= Exercise instructions =
State how many lines in the listing below include the string "degrees". The answer is the number alone.
*** Raw data ***
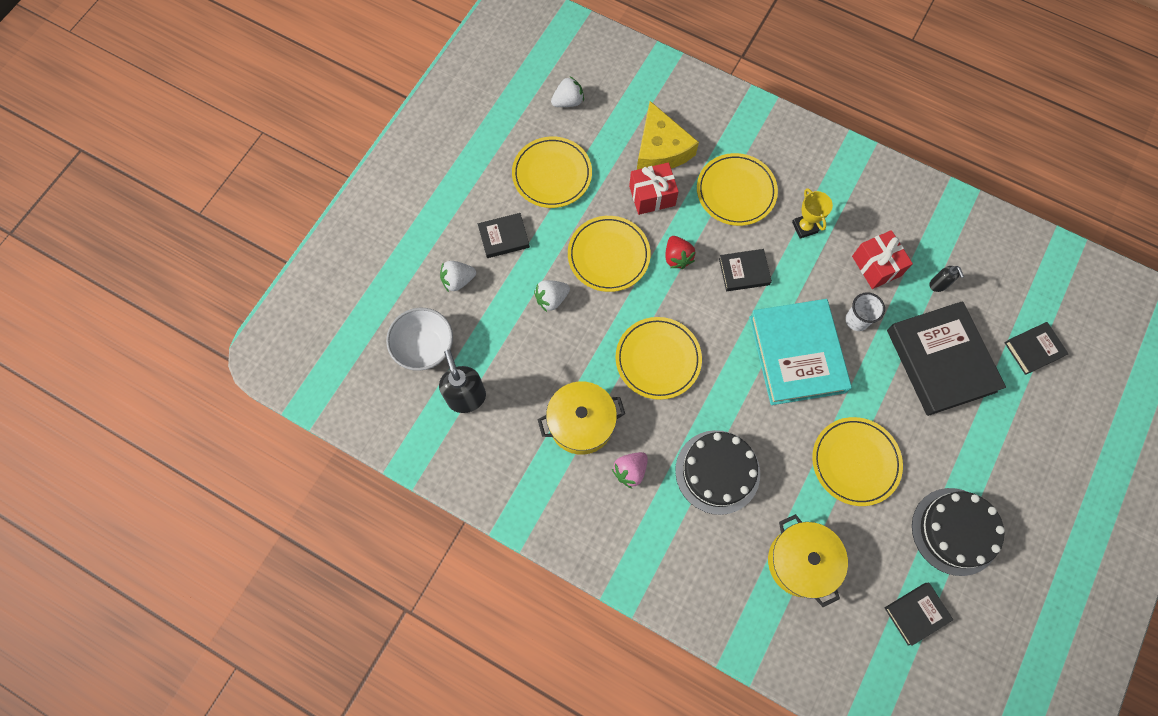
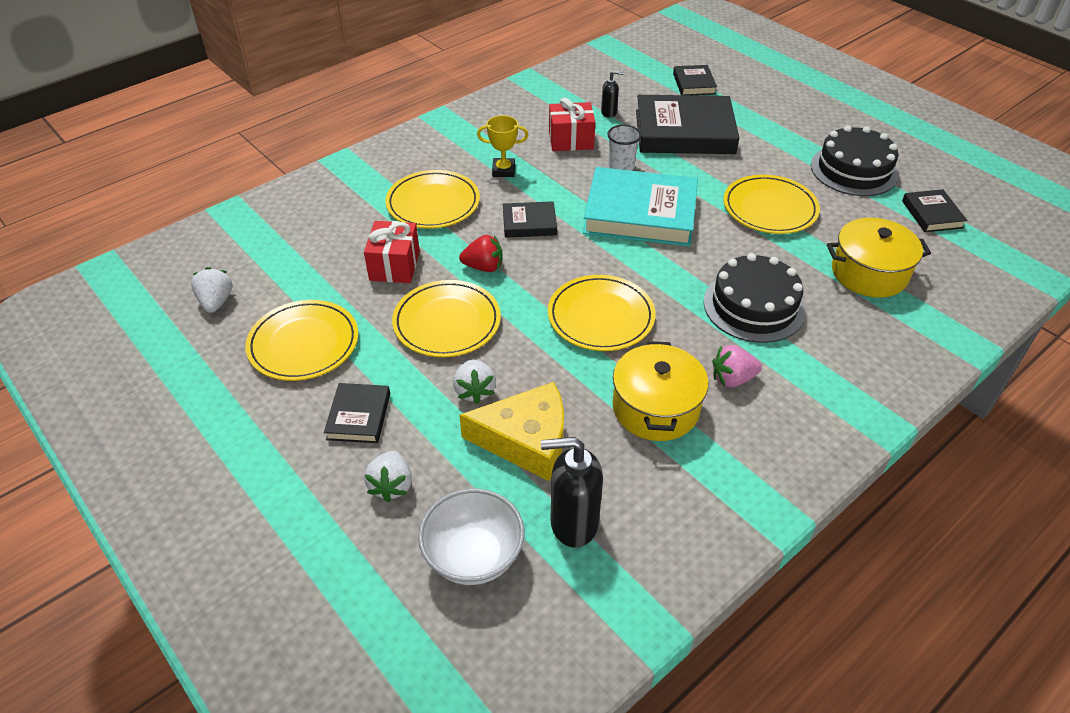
camera: 70 degrees left, 25 degrees down
(630, 471) = (732, 379): pink strawberry -> pink strawberry turned 105 degrees clockwise
(661, 149) = (341, 243): yellow cheese -> yellow cheese (526, 440)
(744, 272) = (529, 223): black book -> black book turned 75 degrees clockwise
***
= Solution to the problem =
3